* Exercise description
Nothing but the pictures should be dropped when the records are transcribed word for word.

Dataset excerpts

● ● ● ● ● ● ●

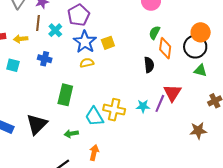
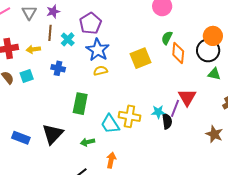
yellow square: (108, 43) -> (141, 58), moved, size x1.5
cyan square: (13, 65) -> (27, 76), turned -32
black semicircle: (149, 65) -> (167, 121), moved
brown star: (198, 131) -> (214, 134), turned 30

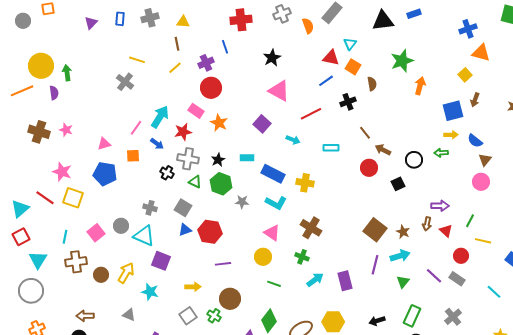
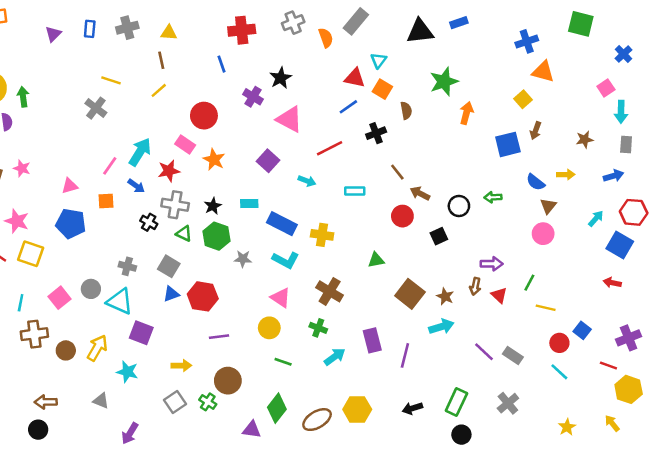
purple cross: (206, 63) -> (253, 97), moved, turned -35
yellow arrow: (451, 135) -> (566, 175), moved
red circle: (461, 256) -> (559, 343), moved
purple line: (375, 265) -> (405, 355), moved
purple rectangle: (345, 281) -> (372, 340), moved
green triangle: (403, 282) -> (376, 260), moved, turned 40

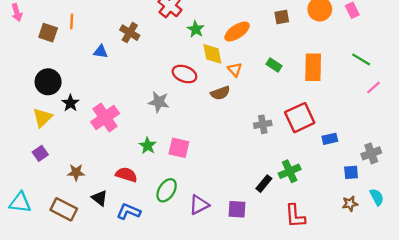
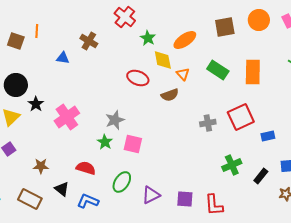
brown square: (282, 17) -> (225, 27), size x1.5
green rectangle: (274, 65) -> (218, 70), size x1.5
gray star: (159, 102) -> (115, 120), moved, turned -30
black rectangle: (264, 184) -> (261, 176), moved
red L-shape: (295, 216) -> (214, 205), moved

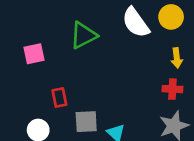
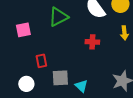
red cross: (172, 89) -> (92, 42), moved

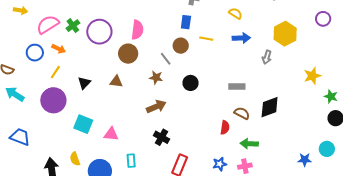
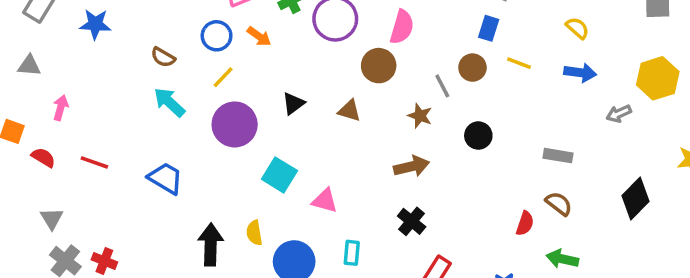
gray arrow: (267, 57) -> (619, 114), turned 40
yellow line: (55, 72) -> (223, 77), moved
black diamond: (270, 107) -> (635, 199), moved, turned -35

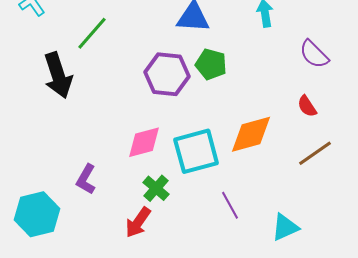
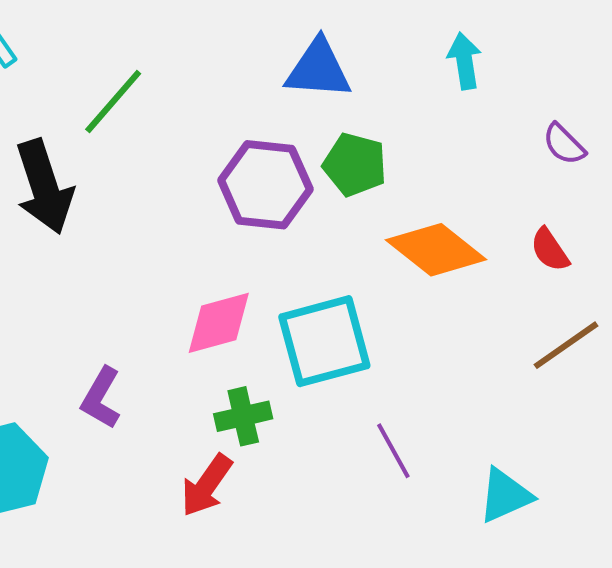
purple semicircle: (314, 54) -> (564, 144), size x0.7
orange diamond: (251, 134) -> (436, 250), moved, turned 54
green cross: (156, 188) -> (243, 416), turned 36

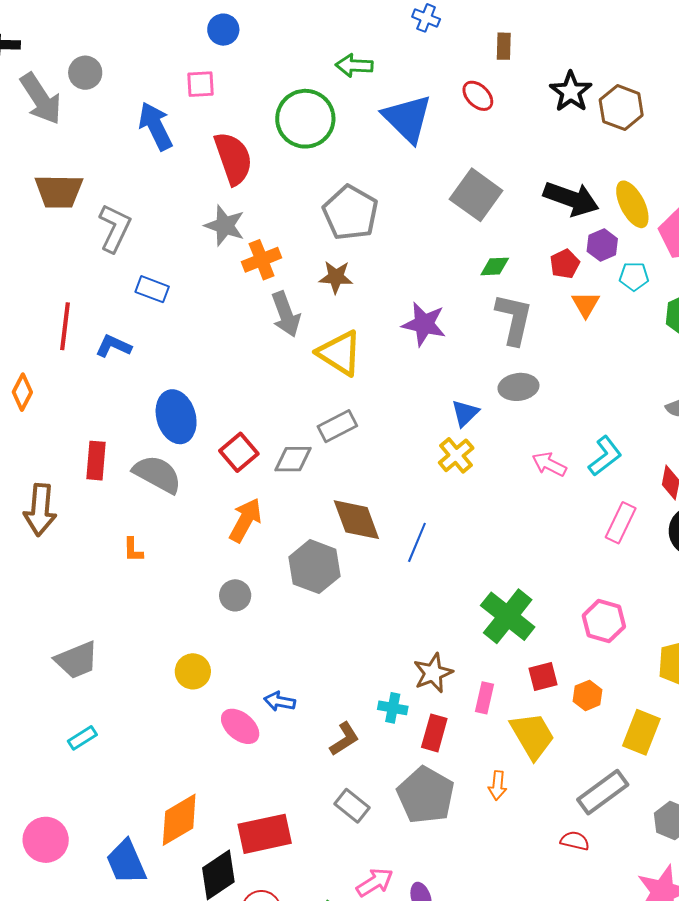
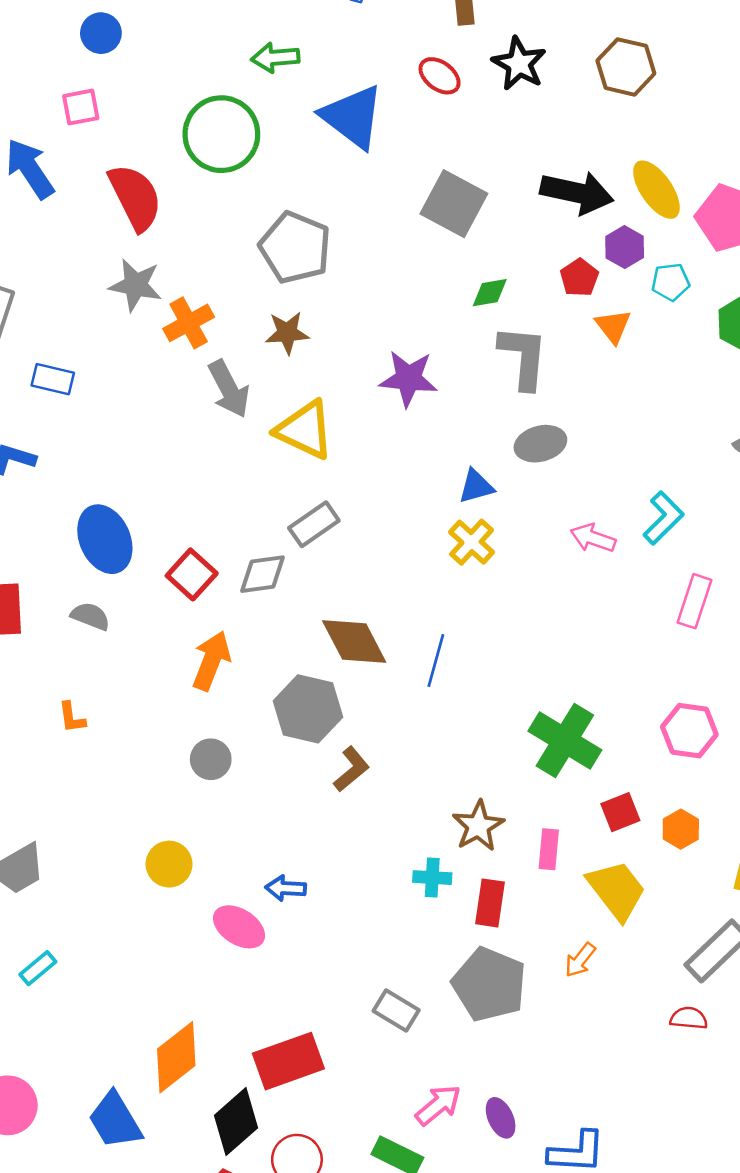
black star: (571, 92) -> (519, 64), moved
blue triangle: (465, 413) -> (476, 486), turned 36
gray semicircle: (157, 474) -> (90, 616), size x0.6
brown L-shape: (344, 739) -> (351, 769), moved
orange arrow: (498, 786) -> (580, 960), turned 40

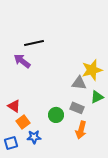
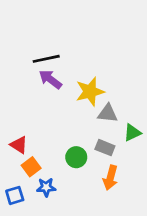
purple arrow: (22, 61) -> (50, 79), moved
yellow star: (92, 70) -> (90, 92), moved

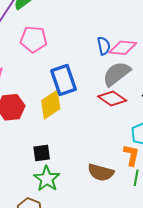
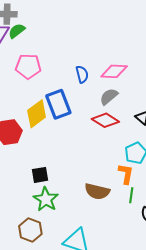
blue semicircle: (104, 46) -> (82, 74), moved
gray semicircle: (117, 74) -> (109, 96), size x0.7
yellow diamond: (51, 105) -> (37, 114), moved

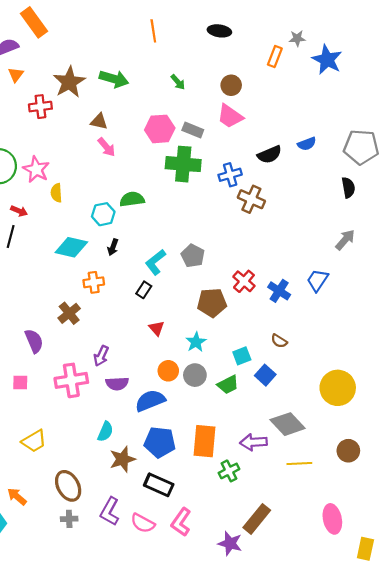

● ● ● ● ● ● ●

* Finished task
yellow square: (108, 43) -> (141, 58), moved, size x1.5
cyan square: (13, 65) -> (27, 76), turned -32
black semicircle: (149, 65) -> (167, 121), moved
brown star: (198, 131) -> (214, 134), turned 30

purple cross: (206, 63) -> (253, 97), moved, turned -35
yellow arrow: (451, 135) -> (566, 175), moved
red circle: (461, 256) -> (559, 343), moved
purple line: (375, 265) -> (405, 355), moved
purple rectangle: (345, 281) -> (372, 340), moved
green triangle: (403, 282) -> (376, 260), moved, turned 40

brown square: (282, 17) -> (225, 27), size x1.5
green rectangle: (274, 65) -> (218, 70), size x1.5
gray star: (159, 102) -> (115, 120), moved, turned -30
black rectangle: (264, 184) -> (261, 176), moved
red L-shape: (295, 216) -> (214, 205), moved

red cross: (172, 89) -> (92, 42), moved

gray arrow: (267, 57) -> (619, 114), turned 40
yellow line: (55, 72) -> (223, 77), moved
black diamond: (270, 107) -> (635, 199), moved, turned -35

purple semicircle: (314, 54) -> (564, 144), size x0.7
orange diamond: (251, 134) -> (436, 250), moved, turned 54
green cross: (156, 188) -> (243, 416), turned 36

black star: (571, 92) -> (519, 64), moved
blue triangle: (465, 413) -> (476, 486), turned 36
gray semicircle: (157, 474) -> (90, 616), size x0.6
brown L-shape: (344, 739) -> (351, 769), moved
orange arrow: (498, 786) -> (580, 960), turned 40

purple arrow: (22, 61) -> (50, 79), moved
yellow star: (92, 70) -> (90, 92), moved

blue semicircle: (104, 46) -> (82, 74), moved
gray semicircle: (117, 74) -> (109, 96), size x0.7
yellow diamond: (51, 105) -> (37, 114), moved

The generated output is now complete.